**Given records**
:::::

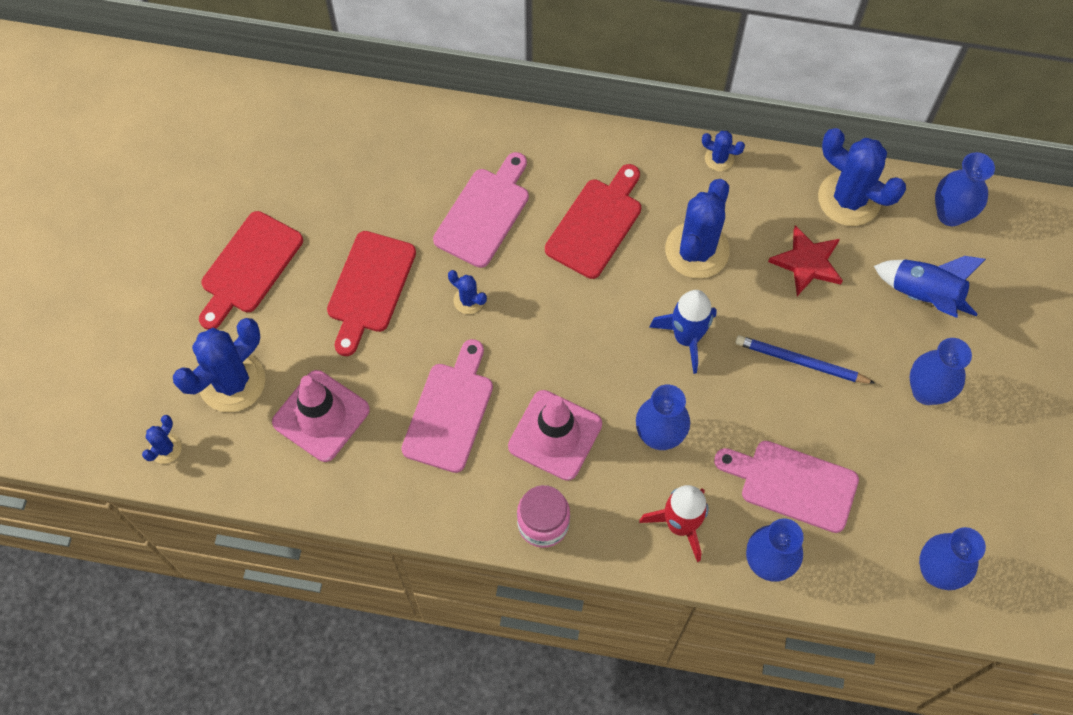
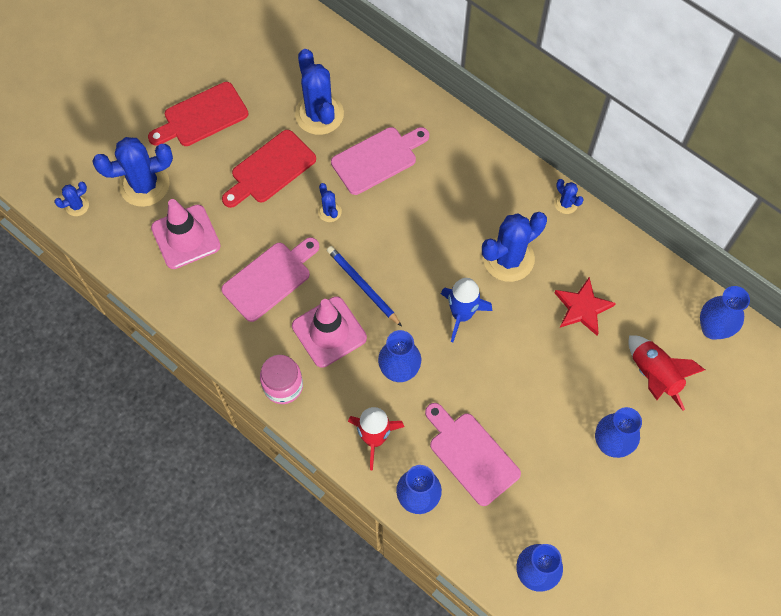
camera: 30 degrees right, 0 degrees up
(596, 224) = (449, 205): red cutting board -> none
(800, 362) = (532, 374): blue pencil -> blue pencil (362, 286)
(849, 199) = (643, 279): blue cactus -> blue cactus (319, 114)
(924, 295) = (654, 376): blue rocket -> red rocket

:::::

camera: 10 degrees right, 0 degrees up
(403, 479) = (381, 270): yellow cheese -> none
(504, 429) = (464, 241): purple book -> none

:::::

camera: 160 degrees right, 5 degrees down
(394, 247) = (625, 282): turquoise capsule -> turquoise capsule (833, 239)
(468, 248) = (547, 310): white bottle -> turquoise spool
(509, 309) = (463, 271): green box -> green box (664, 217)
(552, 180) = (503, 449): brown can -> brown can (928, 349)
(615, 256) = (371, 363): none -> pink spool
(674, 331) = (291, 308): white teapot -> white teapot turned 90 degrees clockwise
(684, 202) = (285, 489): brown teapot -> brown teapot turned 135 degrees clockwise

:::::

**To do**
Output only an exact transcription of the lines above from the one with "(596, 224) = (449, 205): red" up to and including the one with "(924, 295) = (654, 376): blue".

**Solution to this problem**
(596, 224) = (449, 205): red cutting board -> none
(800, 362) = (532, 374): blue pencil -> blue pencil (362, 286)
(849, 199) = (643, 279): blue cactus -> blue cactus (319, 114)
(924, 295) = (654, 376): blue rocket -> red rocket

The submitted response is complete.